Lines containing the word "jaune" in the data below: say how many, with no other text.

======== Dataset extract

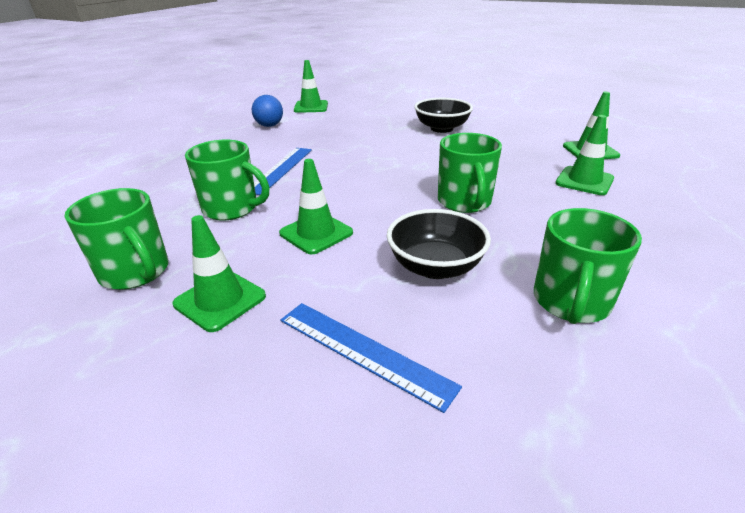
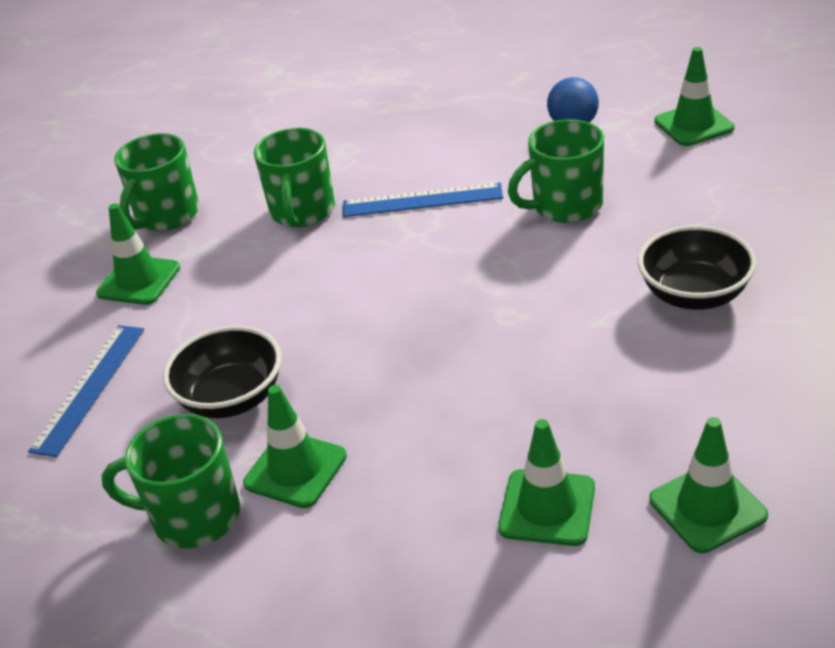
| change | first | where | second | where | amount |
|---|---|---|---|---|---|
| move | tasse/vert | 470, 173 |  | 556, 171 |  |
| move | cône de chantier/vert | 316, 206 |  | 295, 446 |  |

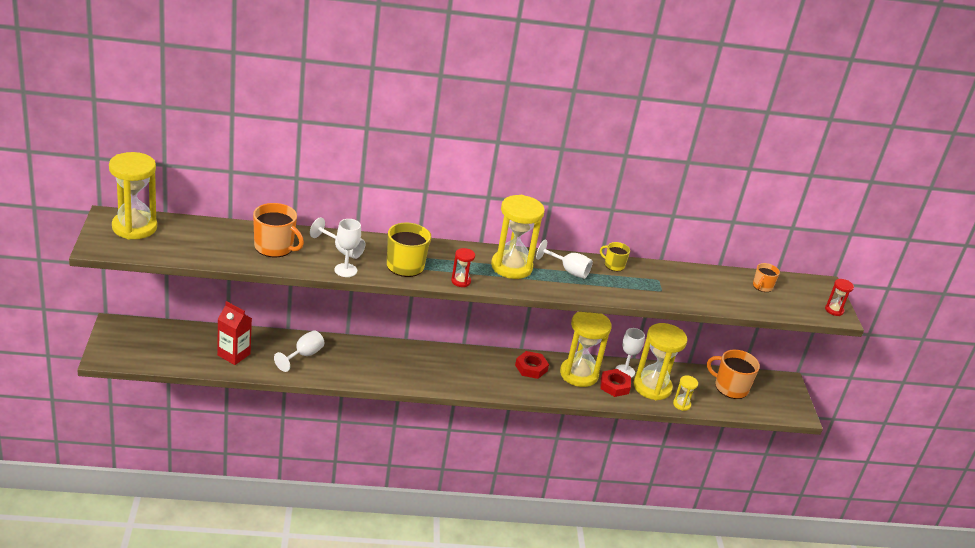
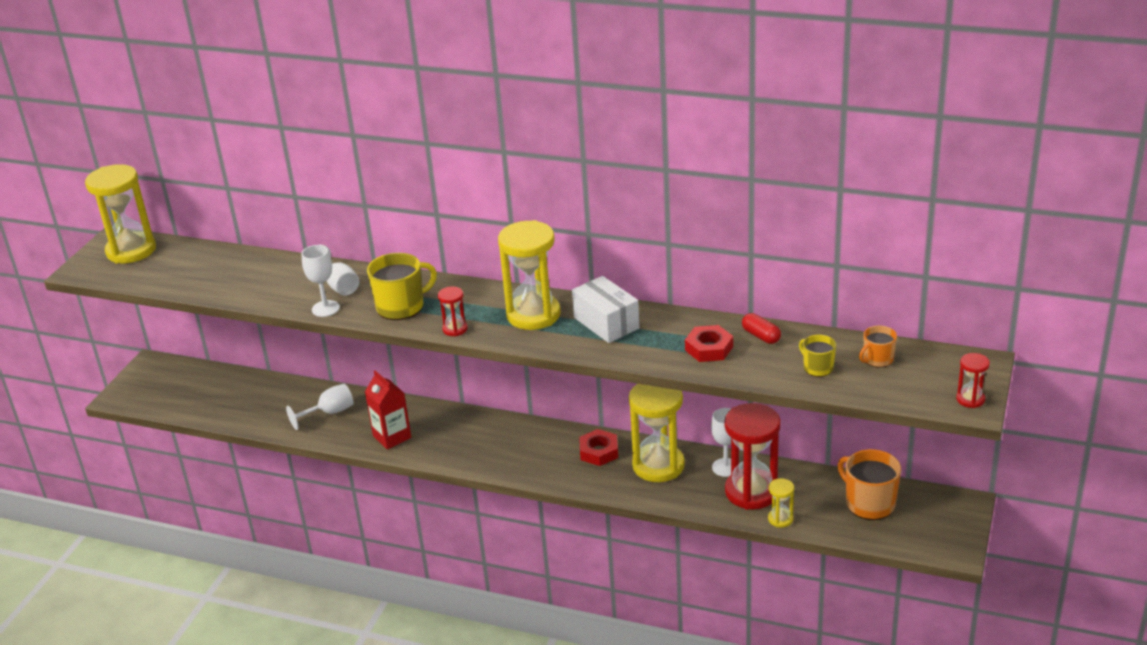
| change | first | where | second | where | amount |
|---|---|---|---|---|---|
| delete | tasse/orange | 278, 230 |  |  |  |
| replace | verre à pied/blanc | 564, 259 | boîte/blanc | 606, 309 |  |
| move | tasse/jaune | 615, 256 |  | 817, 356 |  |
| move | brique de lait/rouge | 234, 333 |  | 388, 410 |  |
| recolor | sablier/jaune | 660, 361 | sablier/rouge | 752, 456 |  |
| move | écrou/rouge | 615, 383 |  | 709, 343 |  |
| insert |  |  | gélule/rouge | 761, 328 |  |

================

### Problem solution
2